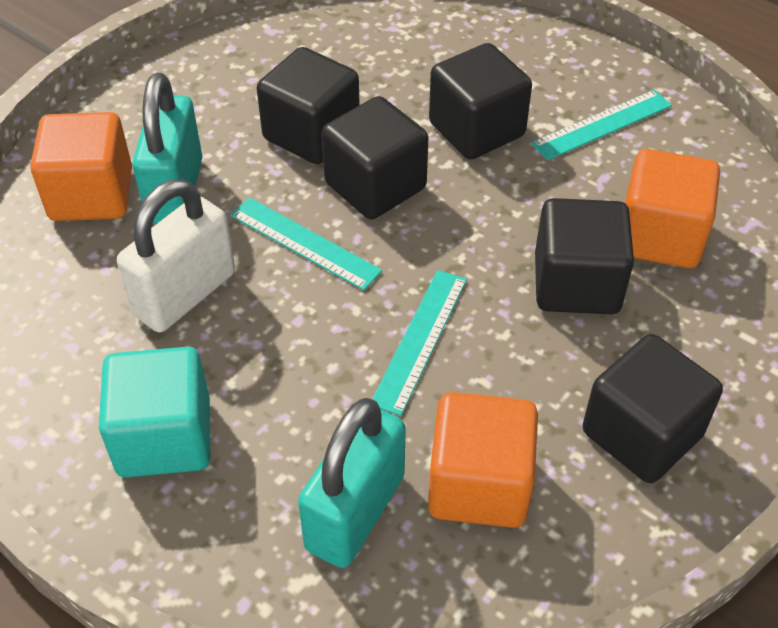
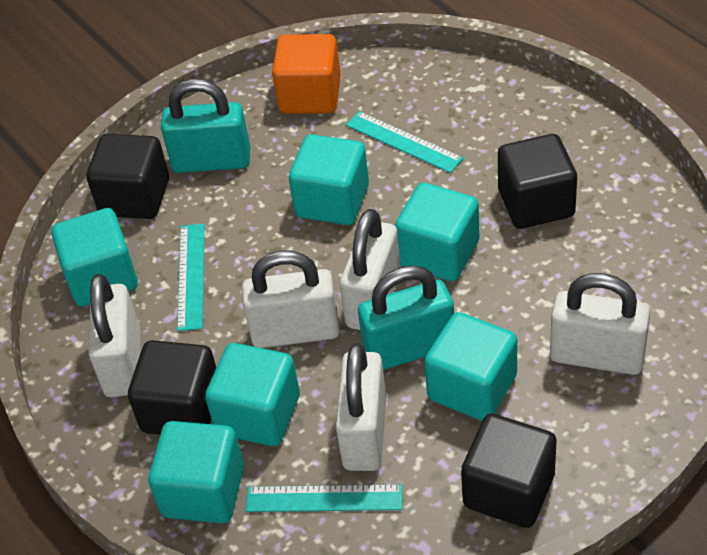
black cube: 5 -> 4
orange cube: 3 -> 1
turquoise cube: 1 -> 6
white padlock: 1 -> 5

※ ※ ※

> _GOAL OF THE EXERCISE_:
Without the pictures, write out the whole listing exactly as it appears.

> _REPLY_:
black cube: 5 -> 4
orange cube: 3 -> 1
turquoise cube: 1 -> 6
white padlock: 1 -> 5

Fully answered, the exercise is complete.